» PROBLEM
The number of lines below containing the word "move" is all that should be returned.

» Items listed in a dataset
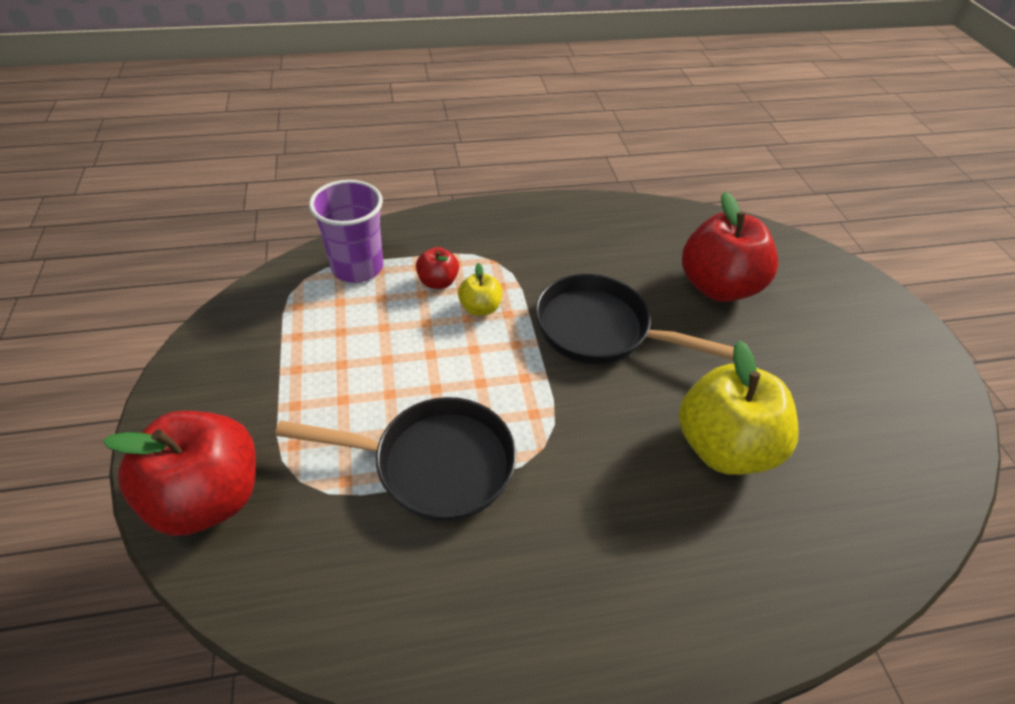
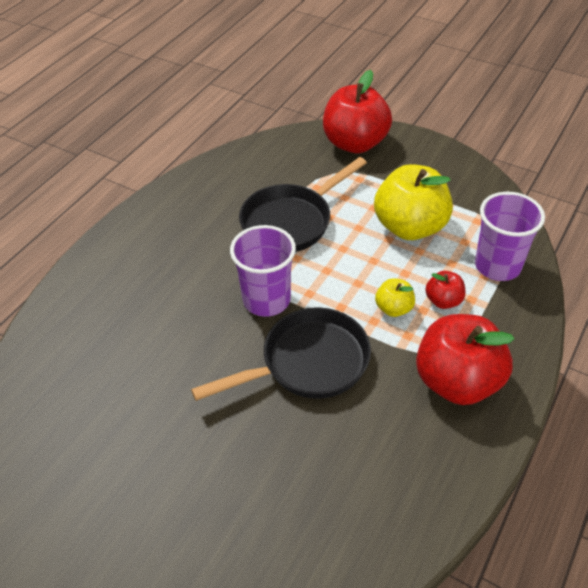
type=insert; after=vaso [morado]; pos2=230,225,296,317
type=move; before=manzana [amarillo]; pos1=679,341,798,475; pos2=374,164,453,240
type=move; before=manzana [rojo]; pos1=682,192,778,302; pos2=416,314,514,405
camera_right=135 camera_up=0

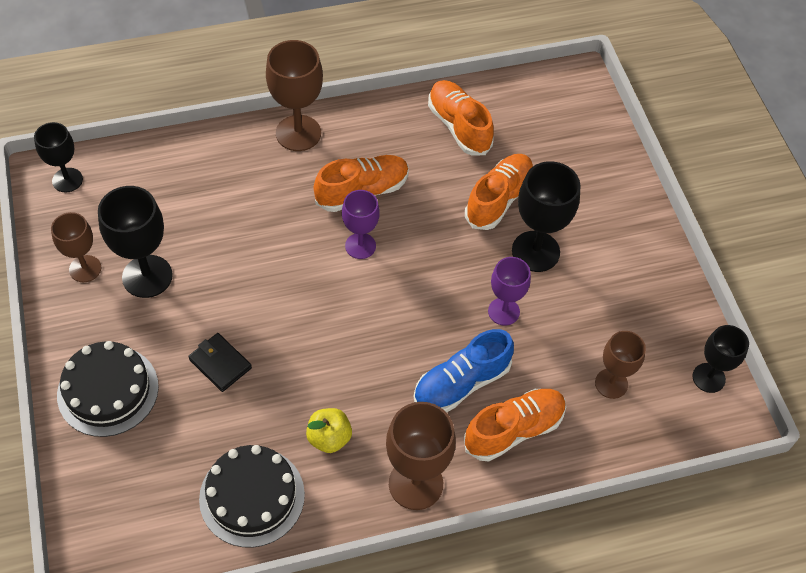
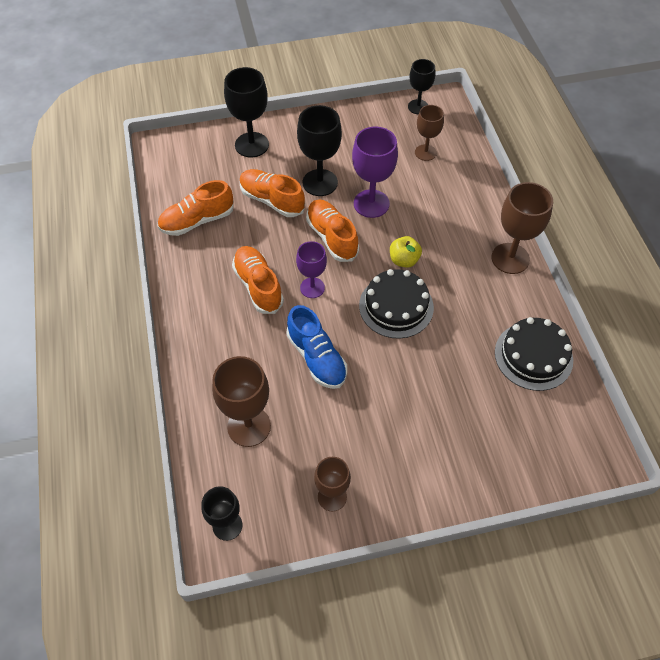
type=move; before=copa [marrón]; pos1=266,40,323,151; pos2=212,356,271,447
type=move; before=copa [negro]; pos1=98,186,173,298; pos2=224,67,269,157
type=move; before=zapato [azul]; pos1=414,329,514,413; pos2=287,305,347,389
type=move; before=zapato [naranja]; pos1=464,389,566,461; pos2=306,200,359,262
type=resize; before=copa [morado]; pos1=488,257,531,326; pos2=352,127,398,218; scale=1.57
type=move; before=tarta [negro]; pos1=57,341,159,437; pos2=359,269,434,339
type=move; before=manzana [amarillo]; pos1=306,408,352,453; pos2=390,236,422,268
type=delete; before=cartera [negro]; pos1=188,333,252,392
camera_right=-85 camera_up=0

» TASK SOLUTION
8